=== Directions ===
Omitting all pictures, copy word for word the lines from the line containing "L3: 470uH (GND, N_14) -> 68mH (GND, N_14)" through the final line of the entries.

=== Provided records ===
=-=-=

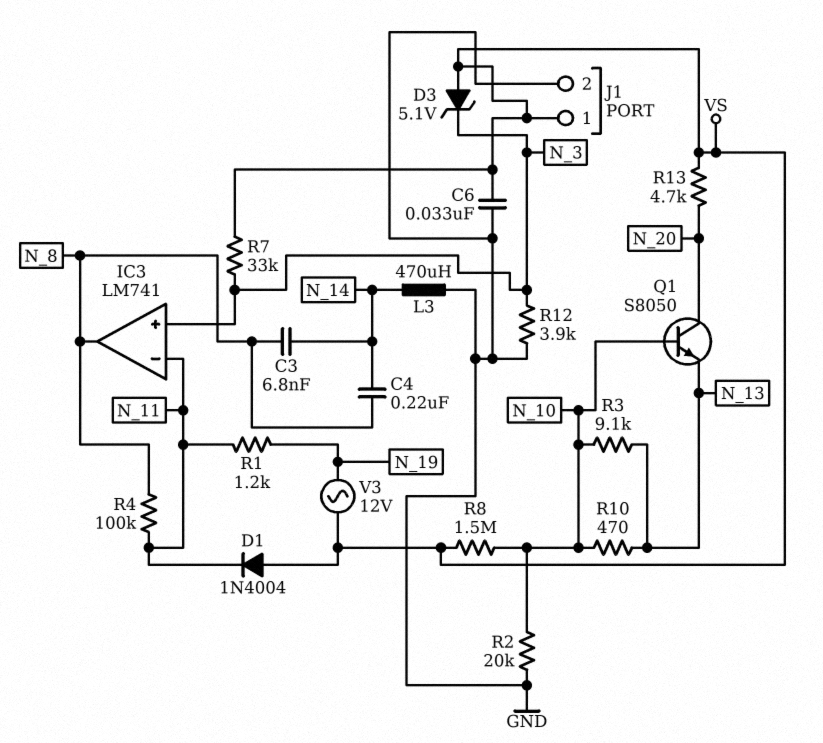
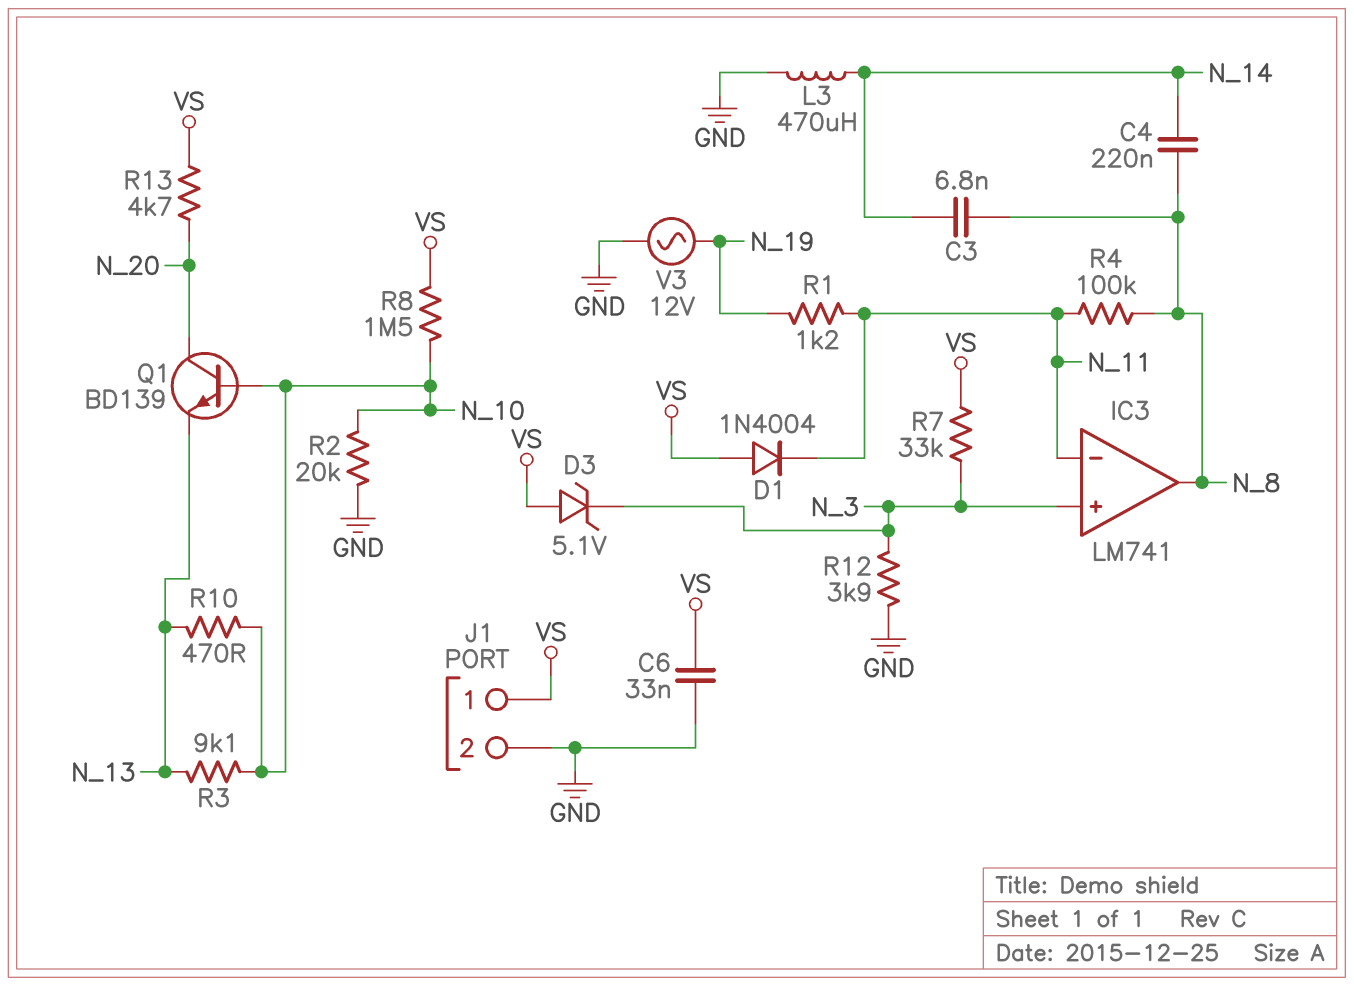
Q1: NPN S8050 (B N_10, C N_20, E N_13) -> NPN BD139 (B N_10, C N_20, E N_13)
V3: AC 12V (N_19, VS) -> AC 12V (GND, N_19)

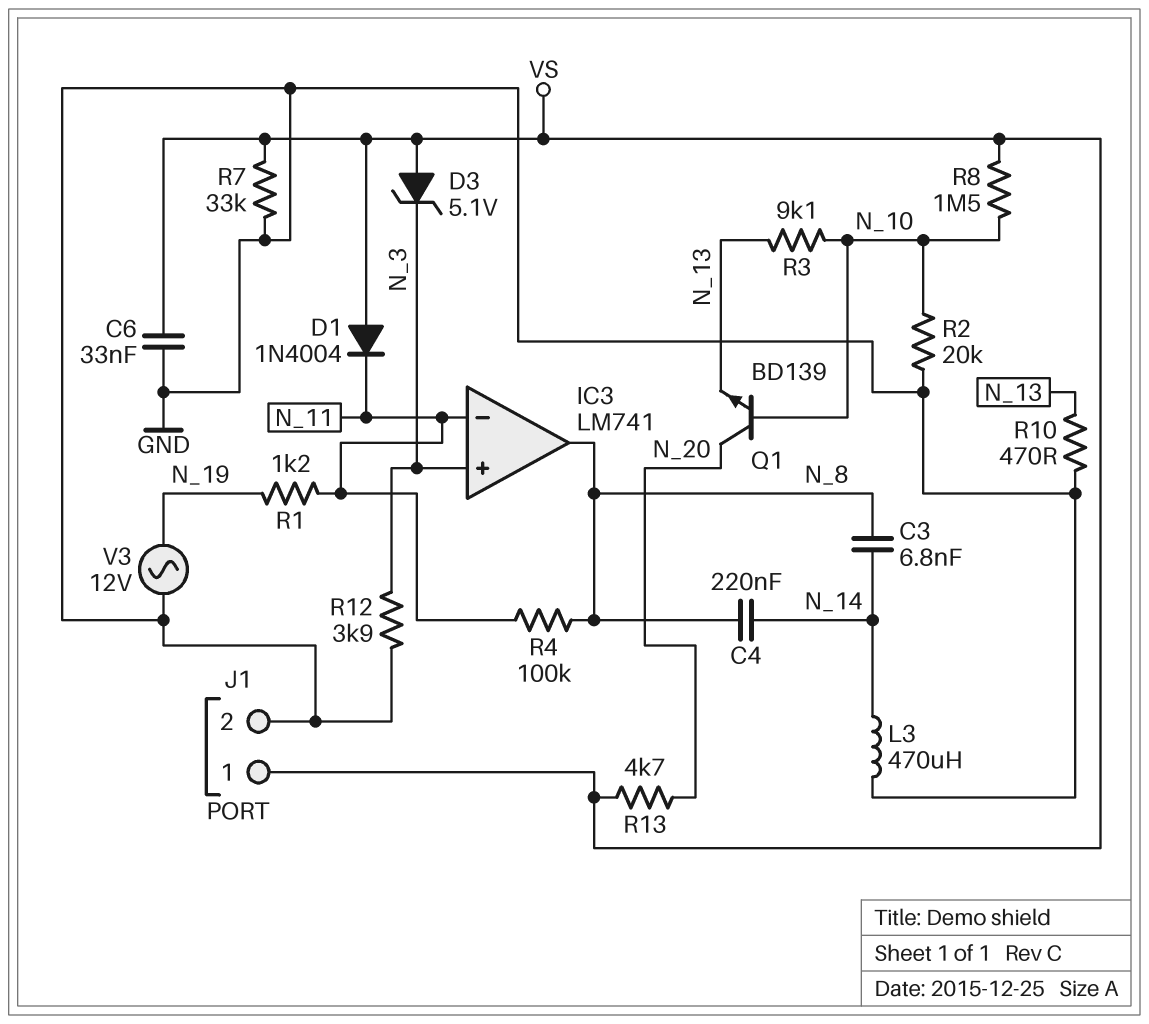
R7: 33k (N_3, VS) -> 33k (GND, VS)
R10: 470 (N_10, N_13) -> 470 (GND, N_13)

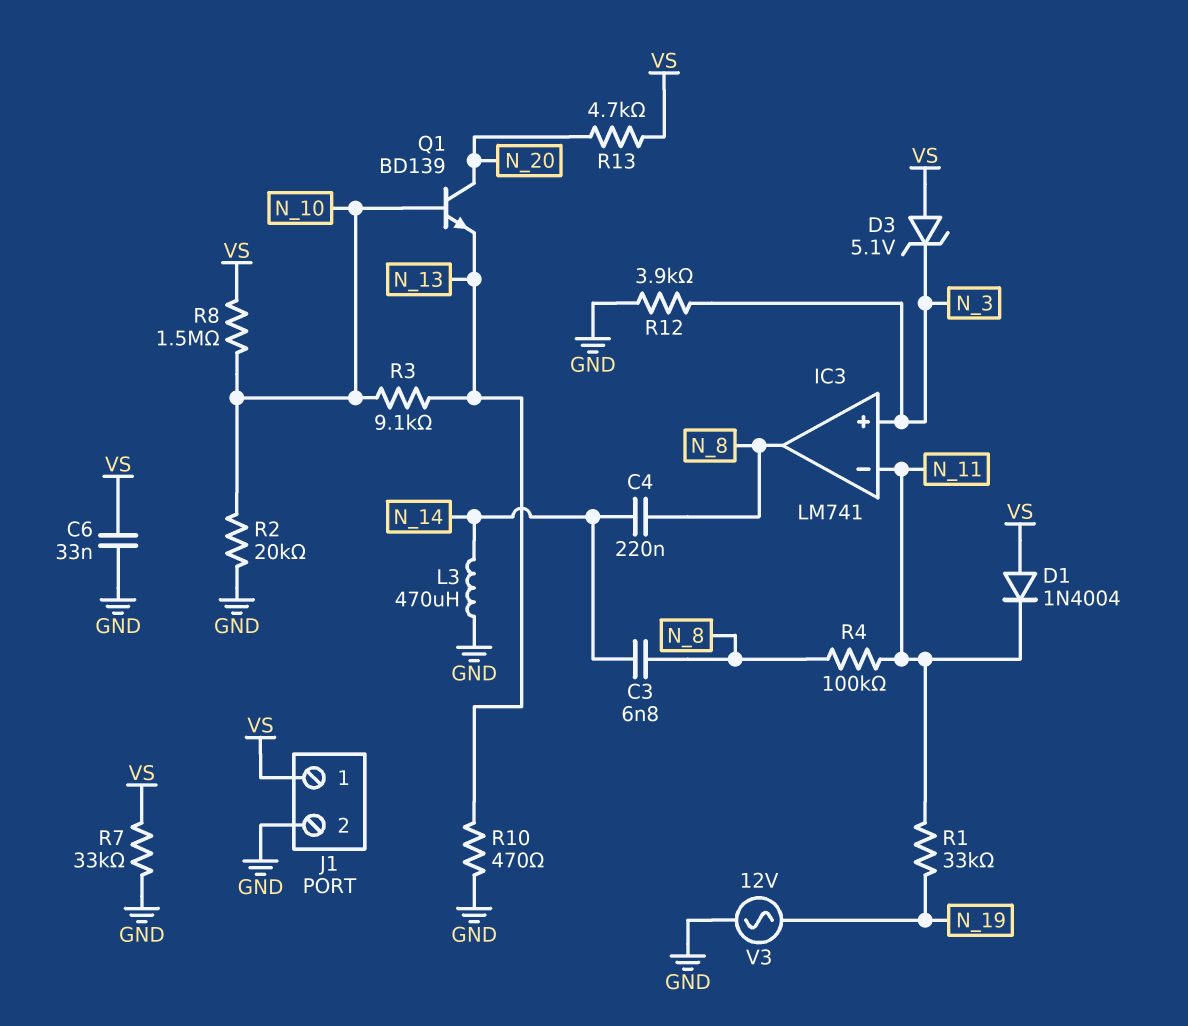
R1: 1.2k (N_11, N_19) -> 33k (N_11, N_19)

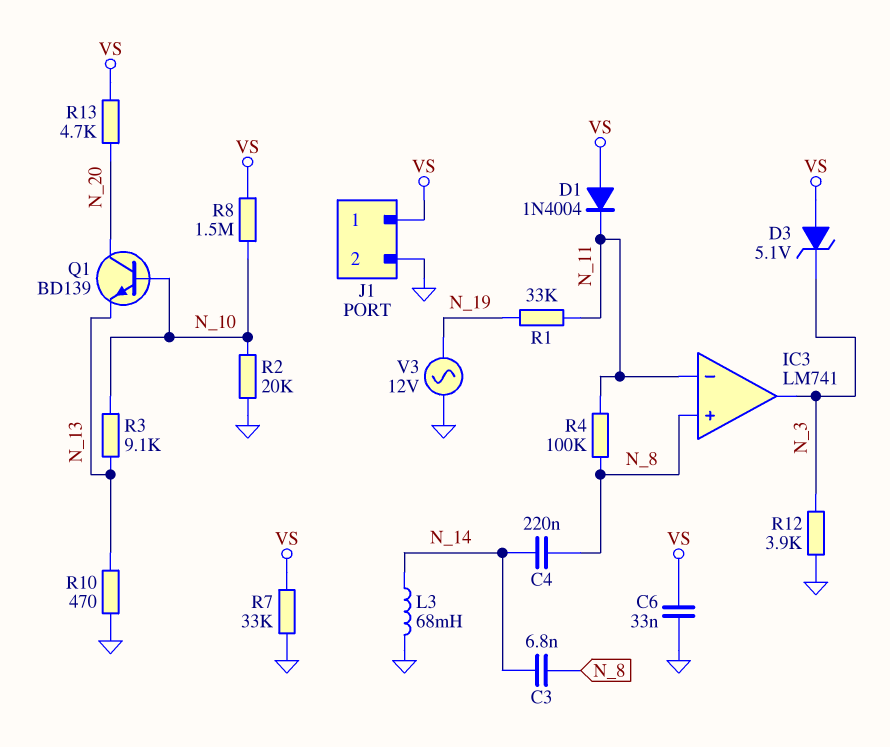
IC3 pin in+: N_3 -> N_8
IC3 pin out: N_8 -> N_3
L3: 470uH (GND, N_14) -> 68mH (GND, N_14)

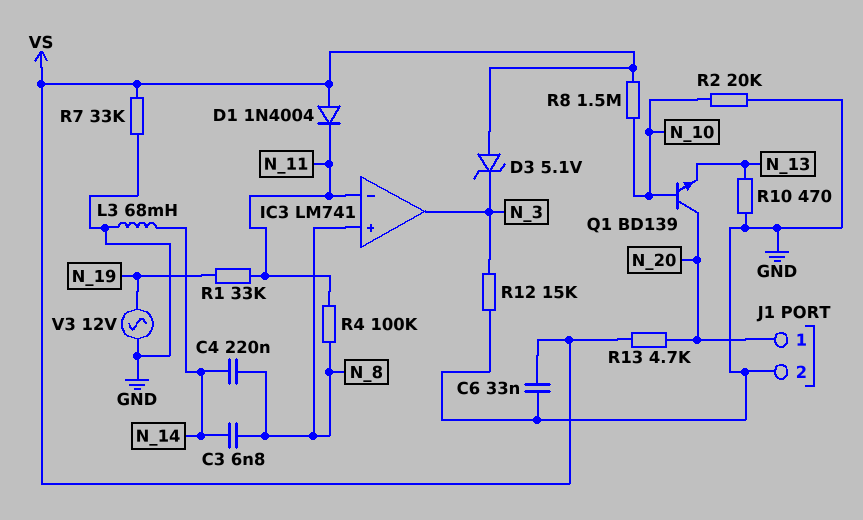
J1 pin 1: VS -> N_20
R3: 9.1k (N_10, N_13) -> none
R12: 3.9k (GND, N_3) -> 15k (GND, N_3)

=-=-=

=== Expected answer ===
L3: 470uH (GND, N_14) -> 68mH (GND, N_14)

J1 pin 1: VS -> N_20
R3: 9.1k (N_10, N_13) -> none
R12: 3.9k (GND, N_3) -> 15k (GND, N_3)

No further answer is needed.